=== Section Start ===

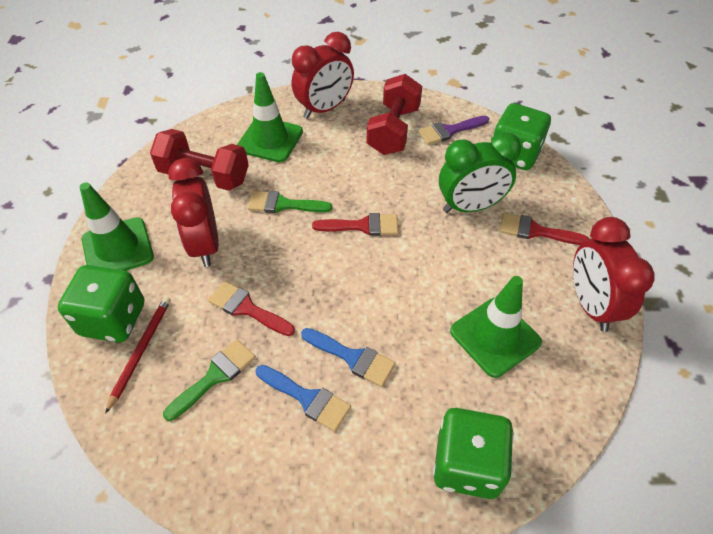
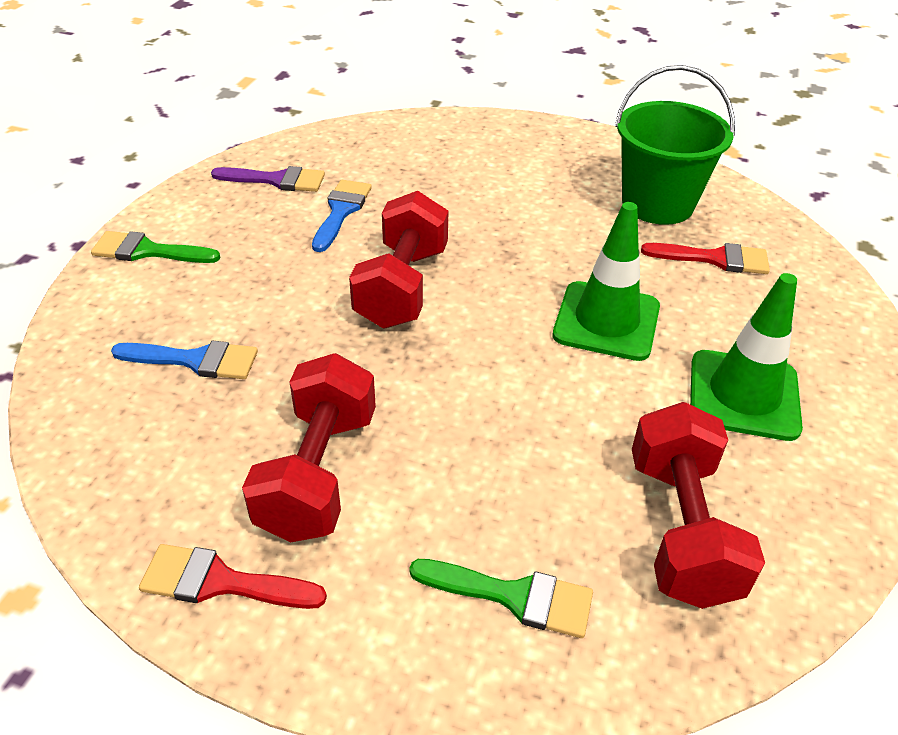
green bucket: 0 -> 1
green clock: 1 -> 0
green dice: 3 -> 0
green traffic cone: 3 -> 2
red brush: 3 -> 2
red clock: 3 -> 0
red dumbbell: 2 -> 3
red pencil: 1 -> 0

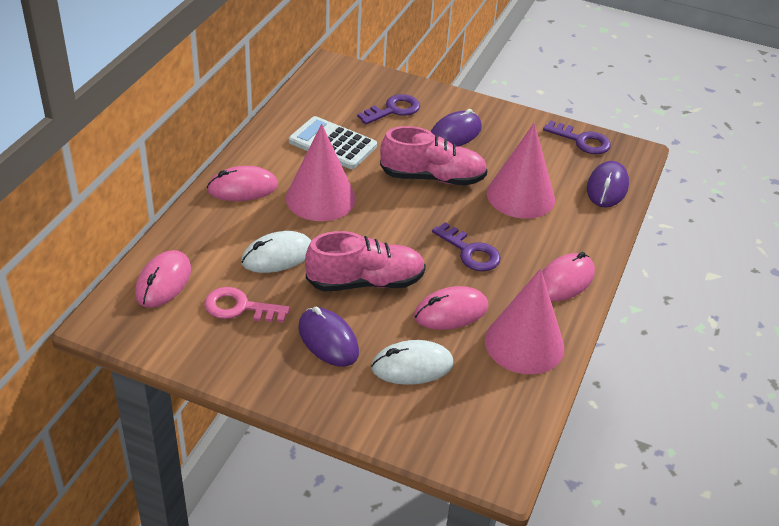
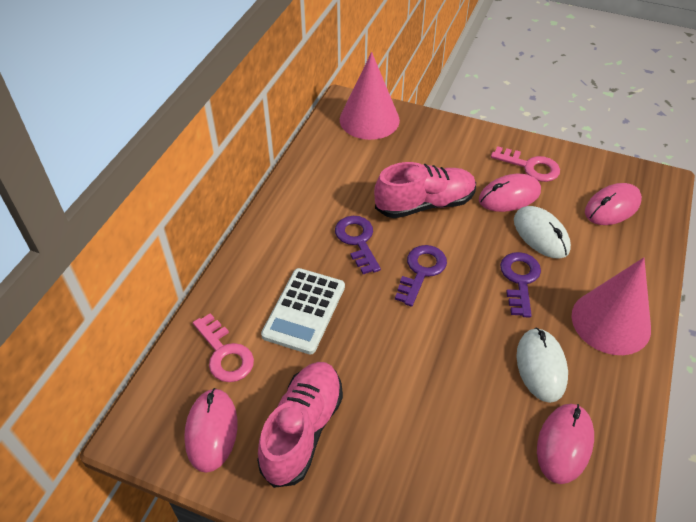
pink cone: 3 -> 2
pink key: 1 -> 2
purple mouse: 3 -> 0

=== Section End ===

• **WHAT IS NEEDED**
Give the material above again exactly as it stands, minus any images.

• **TASK RESPONSE**
green bucket: 0 -> 1
green clock: 1 -> 0
green dice: 3 -> 0
green traffic cone: 3 -> 2
red brush: 3 -> 2
red clock: 3 -> 0
red dumbbell: 2 -> 3
red pencil: 1 -> 0

pink cone: 3 -> 2
pink key: 1 -> 2
purple mouse: 3 -> 0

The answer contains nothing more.